Records from a dataset
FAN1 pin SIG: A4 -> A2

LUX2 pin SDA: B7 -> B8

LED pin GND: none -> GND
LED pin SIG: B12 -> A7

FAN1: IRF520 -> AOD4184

• **DIRECTIONS**:
From the first line to the last, reproduce the data exactly.

• **ANSWER SECTION**:
FAN1 pin SIG: A4 -> A2

LUX2 pin SDA: B7 -> B8

LED pin GND: none -> GND
LED pin SIG: B12 -> A7

FAN1: IRF520 -> AOD4184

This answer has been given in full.